Given information:

-----

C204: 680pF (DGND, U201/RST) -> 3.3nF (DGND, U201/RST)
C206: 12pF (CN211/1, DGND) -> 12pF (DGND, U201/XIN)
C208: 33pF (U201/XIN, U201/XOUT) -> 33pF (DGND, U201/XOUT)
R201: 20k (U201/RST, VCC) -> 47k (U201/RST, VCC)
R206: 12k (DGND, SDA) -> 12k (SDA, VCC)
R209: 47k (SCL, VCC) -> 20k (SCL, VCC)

-----

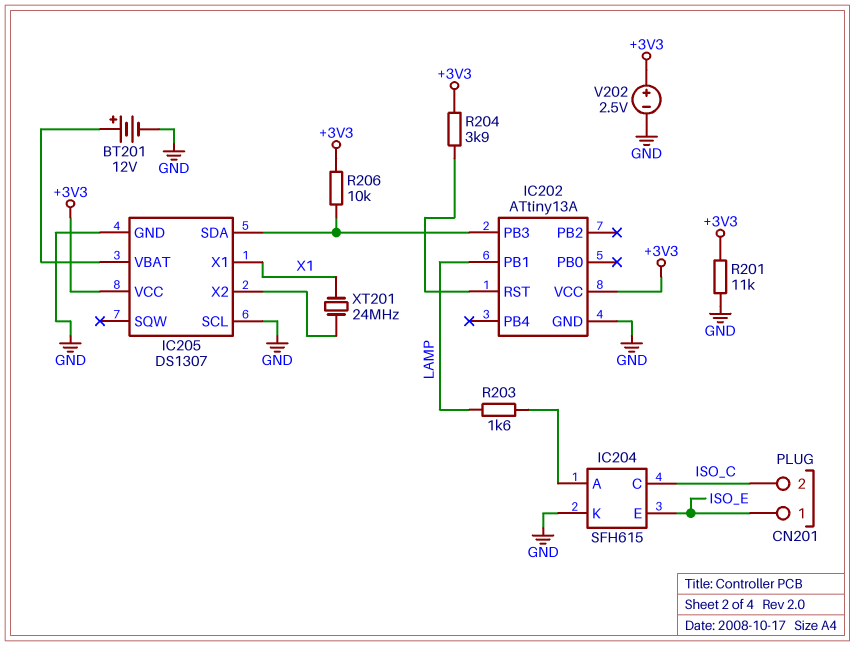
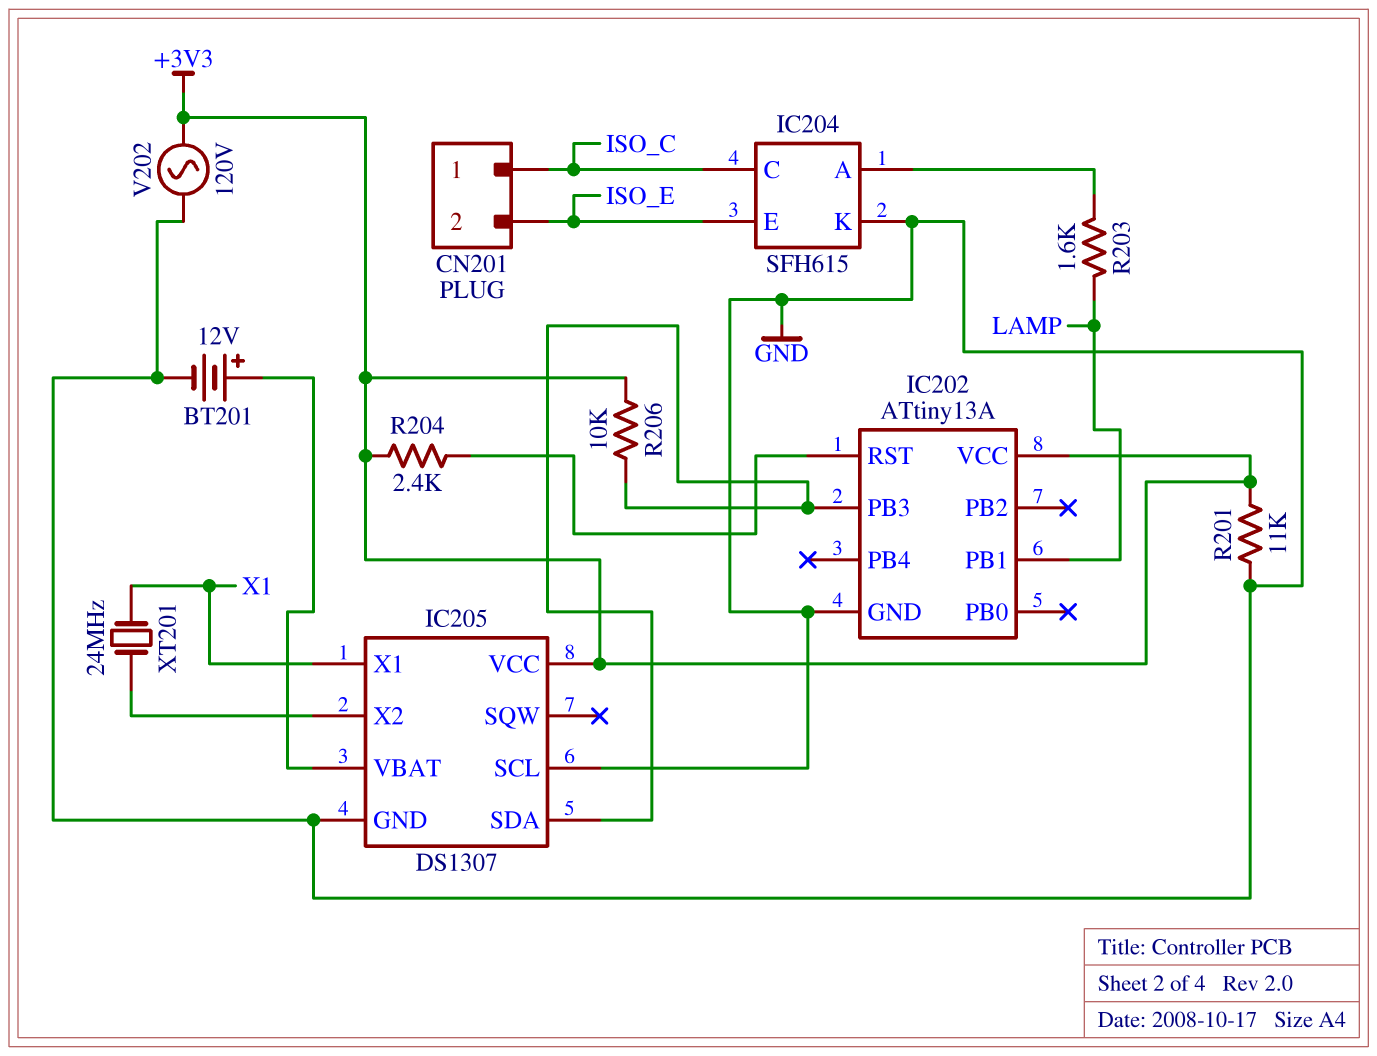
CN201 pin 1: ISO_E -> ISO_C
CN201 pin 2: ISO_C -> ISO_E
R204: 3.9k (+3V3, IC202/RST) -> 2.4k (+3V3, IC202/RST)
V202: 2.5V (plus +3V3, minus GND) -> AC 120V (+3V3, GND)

-----

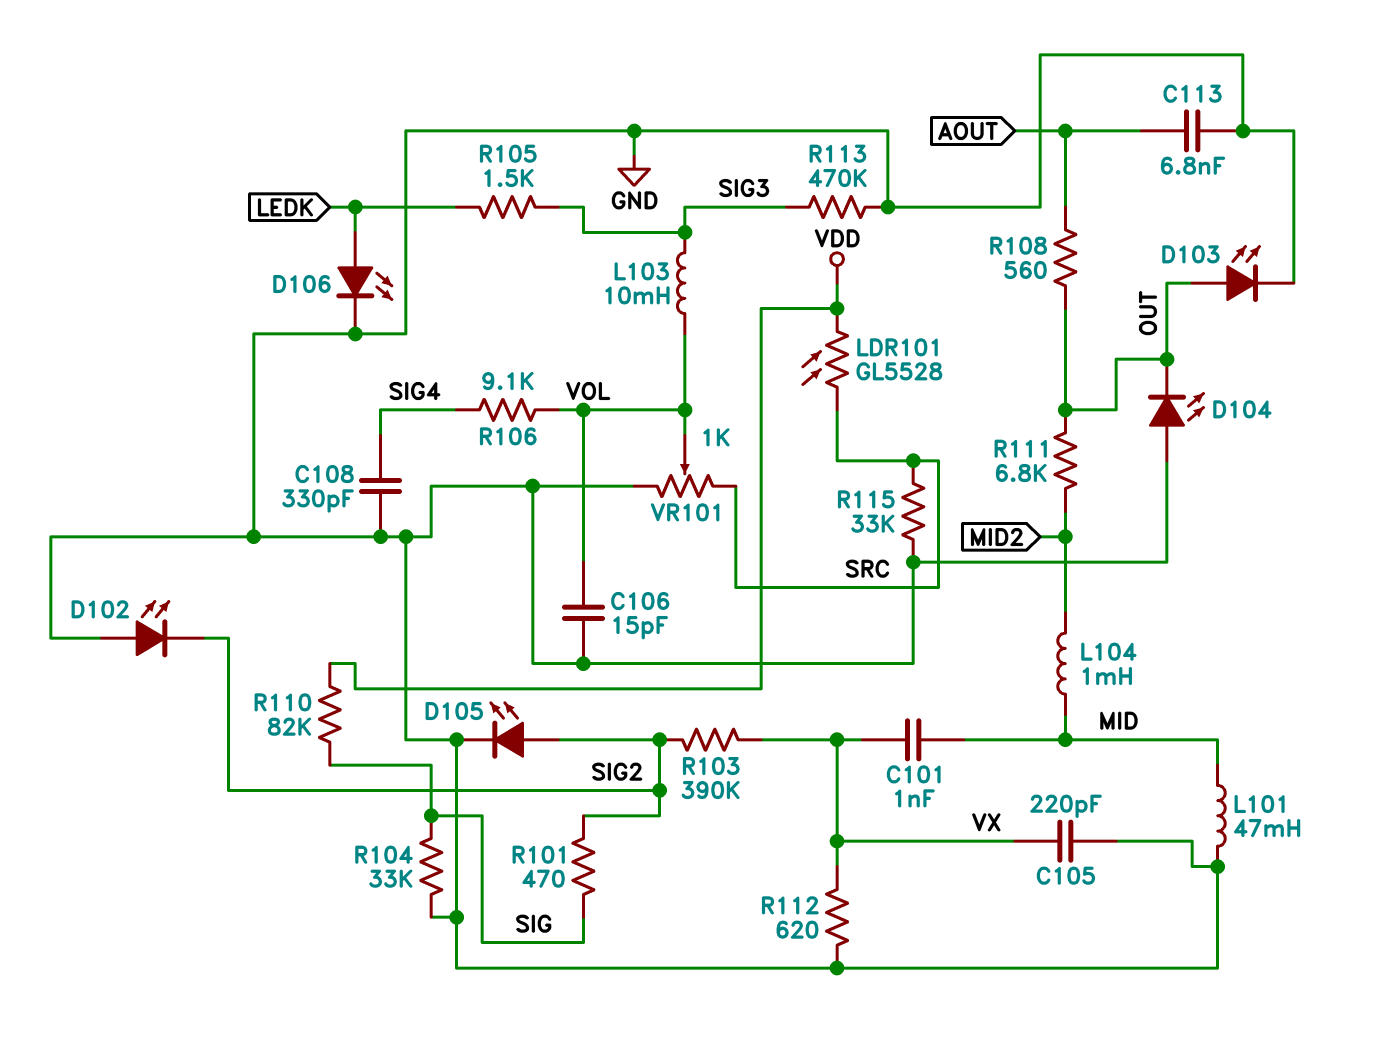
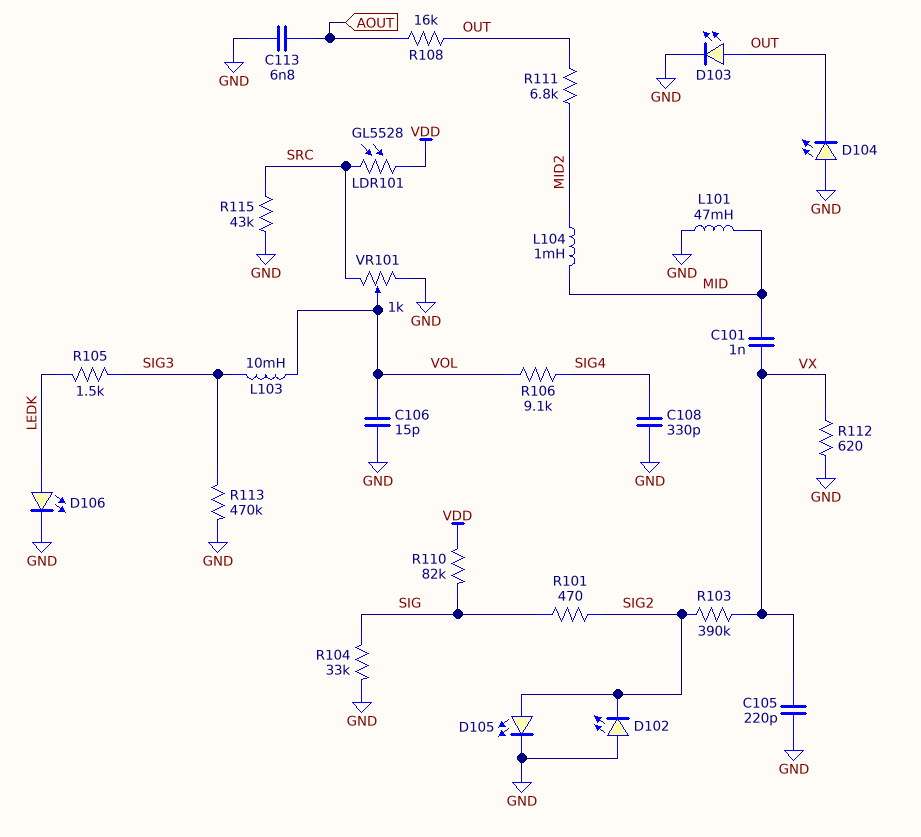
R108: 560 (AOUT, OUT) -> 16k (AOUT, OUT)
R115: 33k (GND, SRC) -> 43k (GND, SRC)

-----

Task directions:
The expected output is exactly the lines of the listing above between the line holding "C208: 33pF (U201/XIN, U201/XOUT)" and the line holding "R209: 47k (SCL, VCC) -> 20k (SCL, VCC)", inclusive.

Response to this exercise:
C208: 33pF (U201/XIN, U201/XOUT) -> 33pF (DGND, U201/XOUT)
R201: 20k (U201/RST, VCC) -> 47k (U201/RST, VCC)
R206: 12k (DGND, SDA) -> 12k (SDA, VCC)
R209: 47k (SCL, VCC) -> 20k (SCL, VCC)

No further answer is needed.